**Task prompt**
An exact copy of all the data is the expected answer.

Structured diff data:
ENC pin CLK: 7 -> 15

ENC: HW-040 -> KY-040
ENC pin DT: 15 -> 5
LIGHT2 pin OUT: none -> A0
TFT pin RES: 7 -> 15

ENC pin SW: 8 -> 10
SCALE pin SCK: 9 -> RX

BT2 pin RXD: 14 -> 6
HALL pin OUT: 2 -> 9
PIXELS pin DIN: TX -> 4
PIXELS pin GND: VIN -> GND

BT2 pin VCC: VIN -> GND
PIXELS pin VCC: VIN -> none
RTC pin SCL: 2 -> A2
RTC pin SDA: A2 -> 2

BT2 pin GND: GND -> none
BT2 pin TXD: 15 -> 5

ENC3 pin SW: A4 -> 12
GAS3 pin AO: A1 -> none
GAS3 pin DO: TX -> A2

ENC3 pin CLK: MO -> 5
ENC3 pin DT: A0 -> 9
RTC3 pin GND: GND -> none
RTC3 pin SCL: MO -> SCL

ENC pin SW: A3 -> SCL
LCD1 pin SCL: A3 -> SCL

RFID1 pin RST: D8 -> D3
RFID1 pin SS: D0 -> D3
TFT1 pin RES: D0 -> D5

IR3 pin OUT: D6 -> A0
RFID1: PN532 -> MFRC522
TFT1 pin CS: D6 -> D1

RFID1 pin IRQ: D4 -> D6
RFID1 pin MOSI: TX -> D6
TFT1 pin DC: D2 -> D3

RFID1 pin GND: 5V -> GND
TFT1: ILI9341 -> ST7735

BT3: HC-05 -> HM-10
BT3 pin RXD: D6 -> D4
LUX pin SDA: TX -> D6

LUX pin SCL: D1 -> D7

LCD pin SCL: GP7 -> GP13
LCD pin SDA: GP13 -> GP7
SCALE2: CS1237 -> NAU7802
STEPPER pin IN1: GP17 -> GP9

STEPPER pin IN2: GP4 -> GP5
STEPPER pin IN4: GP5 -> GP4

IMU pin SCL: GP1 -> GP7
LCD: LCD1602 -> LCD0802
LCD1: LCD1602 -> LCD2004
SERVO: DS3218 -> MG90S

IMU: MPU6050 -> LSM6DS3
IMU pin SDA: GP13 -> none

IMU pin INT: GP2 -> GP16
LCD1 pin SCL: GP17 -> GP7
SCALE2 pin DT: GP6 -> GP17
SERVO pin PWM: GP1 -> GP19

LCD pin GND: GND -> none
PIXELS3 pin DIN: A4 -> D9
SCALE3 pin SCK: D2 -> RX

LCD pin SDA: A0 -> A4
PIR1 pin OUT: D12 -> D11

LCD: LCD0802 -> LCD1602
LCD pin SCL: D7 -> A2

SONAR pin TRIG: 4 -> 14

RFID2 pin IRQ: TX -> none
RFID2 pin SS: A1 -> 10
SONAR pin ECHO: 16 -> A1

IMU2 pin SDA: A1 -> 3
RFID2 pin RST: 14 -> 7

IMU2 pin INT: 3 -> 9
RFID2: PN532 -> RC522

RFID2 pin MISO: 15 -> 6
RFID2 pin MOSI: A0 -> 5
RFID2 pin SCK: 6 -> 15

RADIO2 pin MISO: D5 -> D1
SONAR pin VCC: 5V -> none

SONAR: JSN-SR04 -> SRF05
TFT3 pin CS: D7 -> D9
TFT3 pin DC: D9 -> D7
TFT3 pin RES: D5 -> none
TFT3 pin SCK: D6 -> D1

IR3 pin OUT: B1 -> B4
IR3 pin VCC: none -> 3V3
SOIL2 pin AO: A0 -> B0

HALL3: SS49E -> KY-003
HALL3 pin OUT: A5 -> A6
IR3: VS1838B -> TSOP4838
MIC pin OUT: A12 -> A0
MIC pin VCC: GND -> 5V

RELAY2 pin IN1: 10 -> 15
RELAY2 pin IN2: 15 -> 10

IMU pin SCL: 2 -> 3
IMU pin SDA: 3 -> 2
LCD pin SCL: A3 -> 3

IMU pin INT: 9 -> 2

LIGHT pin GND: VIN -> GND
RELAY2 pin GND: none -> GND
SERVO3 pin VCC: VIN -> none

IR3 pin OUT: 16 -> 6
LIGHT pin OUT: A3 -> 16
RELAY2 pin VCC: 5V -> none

**Task result**
ENC pin CLK: 7 -> 15

ENC: HW-040 -> KY-040
ENC pin DT: 15 -> 5
LIGHT2 pin OUT: none -> A0
TFT pin RES: 7 -> 15

ENC pin SW: 8 -> 10
SCALE pin SCK: 9 -> RX

BT2 pin RXD: 14 -> 6
HALL pin OUT: 2 -> 9
PIXELS pin DIN: TX -> 4
PIXELS pin GND: VIN -> GND

BT2 pin VCC: VIN -> GND
PIXELS pin VCC: VIN -> none
RTC pin SCL: 2 -> A2
RTC pin SDA: A2 -> 2

BT2 pin GND: GND -> none
BT2 pin TXD: 15 -> 5

ENC3 pin SW: A4 -> 12
GAS3 pin AO: A1 -> none
GAS3 pin DO: TX -> A2

ENC3 pin CLK: MO -> 5
ENC3 pin DT: A0 -> 9
RTC3 pin GND: GND -> none
RTC3 pin SCL: MO -> SCL

ENC pin SW: A3 -> SCL
LCD1 pin SCL: A3 -> SCL

RFID1 pin RST: D8 -> D3
RFID1 pin SS: D0 -> D3
TFT1 pin RES: D0 -> D5

IR3 pin OUT: D6 -> A0
RFID1: PN532 -> MFRC522
TFT1 pin CS: D6 -> D1

RFID1 pin IRQ: D4 -> D6
RFID1 pin MOSI: TX -> D6
TFT1 pin DC: D2 -> D3

RFID1 pin GND: 5V -> GND
TFT1: ILI9341 -> ST7735

BT3: HC-05 -> HM-10
BT3 pin RXD: D6 -> D4
LUX pin SDA: TX -> D6

LUX pin SCL: D1 -> D7

LCD pin SCL: GP7 -> GP13
LCD pin SDA: GP13 -> GP7
SCALE2: CS1237 -> NAU7802
STEPPER pin IN1: GP17 -> GP9

STEPPER pin IN2: GP4 -> GP5
STEPPER pin IN4: GP5 -> GP4

IMU pin SCL: GP1 -> GP7
LCD: LCD1602 -> LCD0802
LCD1: LCD1602 -> LCD2004
SERVO: DS3218 -> MG90S

IMU: MPU6050 -> LSM6DS3
IMU pin SDA: GP13 -> none

IMU pin INT: GP2 -> GP16
LCD1 pin SCL: GP17 -> GP7
SCALE2 pin DT: GP6 -> GP17
SERVO pin PWM: GP1 -> GP19

LCD pin GND: GND -> none
PIXELS3 pin DIN: A4 -> D9
SCALE3 pin SCK: D2 -> RX

LCD pin SDA: A0 -> A4
PIR1 pin OUT: D12 -> D11

LCD: LCD0802 -> LCD1602
LCD pin SCL: D7 -> A2

SONAR pin TRIG: 4 -> 14

RFID2 pin IRQ: TX -> none
RFID2 pin SS: A1 -> 10
SONAR pin ECHO: 16 -> A1

IMU2 pin SDA: A1 -> 3
RFID2 pin RST: 14 -> 7

IMU2 pin INT: 3 -> 9
RFID2: PN532 -> RC522

RFID2 pin MISO: 15 -> 6
RFID2 pin MOSI: A0 -> 5
RFID2 pin SCK: 6 -> 15

RADIO2 pin MISO: D5 -> D1
SONAR pin VCC: 5V -> none

SONAR: JSN-SR04 -> SRF05
TFT3 pin CS: D7 -> D9
TFT3 pin DC: D9 -> D7
TFT3 pin RES: D5 -> none
TFT3 pin SCK: D6 -> D1

IR3 pin OUT: B1 -> B4
IR3 pin VCC: none -> 3V3
SOIL2 pin AO: A0 -> B0

HALL3: SS49E -> KY-003
HALL3 pin OUT: A5 -> A6
IR3: VS1838B -> TSOP4838
MIC pin OUT: A12 -> A0
MIC pin VCC: GND -> 5V

RELAY2 pin IN1: 10 -> 15
RELAY2 pin IN2: 15 -> 10

IMU pin SCL: 2 -> 3
IMU pin SDA: 3 -> 2
LCD pin SCL: A3 -> 3

IMU pin INT: 9 -> 2

LIGHT pin GND: VIN -> GND
RELAY2 pin GND: none -> GND
SERVO3 pin VCC: VIN -> none

IR3 pin OUT: 16 -> 6
LIGHT pin OUT: A3 -> 16
RELAY2 pin VCC: 5V -> none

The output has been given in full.